- **To be done**
Make an exact copy of all the material below, apart from the pictures.

::::

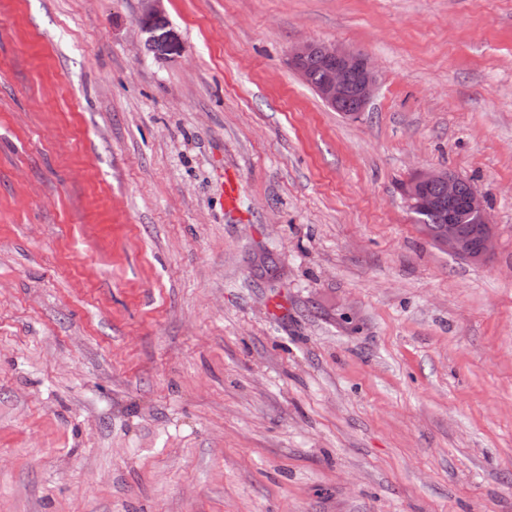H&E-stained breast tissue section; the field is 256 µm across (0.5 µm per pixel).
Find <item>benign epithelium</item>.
Masks as SVG:
<instances>
[{"instance_id":"7a95c632","label":"benign epithelium","mask_w":512,"mask_h":512,"mask_svg":"<svg viewBox=\"0 0 512 512\" xmlns=\"http://www.w3.org/2000/svg\"><path fill=\"white\" fill-rule=\"evenodd\" d=\"M313 59L321 61L322 76L313 86L317 96L333 109L347 101L354 102V116L364 111L378 85L371 57L336 43L303 41L291 49L288 63L306 82ZM435 186L443 189L441 195L430 193ZM400 193L415 212L448 207L443 221L420 225V232L435 246L466 261H481L490 255L495 233L487 201L463 178L445 168L421 169L401 186ZM466 224L478 225L477 232L465 231Z\"/></svg>"}]
</instances>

::::

- **Output for this task**
H&E-stained breast tissue section; the field is 256 µm across (0.5 µm per pixel).
Find <item>benign epithelium</item>.
Masks as SVG:
<instances>
[{"instance_id":"7a95c632","label":"benign epithelium","mask_w":512,"mask_h":512,"mask_svg":"<svg viewBox=\"0 0 512 512\" xmlns=\"http://www.w3.org/2000/svg\"><path fill=\"white\" fill-rule=\"evenodd\" d=\"M313 59L321 61L322 76L313 86L317 96L333 109L347 101L354 102V116L364 111L378 85L371 57L336 43L303 41L291 49L288 63L306 82ZM435 186L443 189L441 195L430 193ZM400 193L415 212L448 207L443 221L420 225V232L435 246L466 261H481L490 255L495 233L487 201L463 178L445 168L421 169L401 186ZM466 224L478 225L477 232L465 231Z\"/></svg>"}]
</instances>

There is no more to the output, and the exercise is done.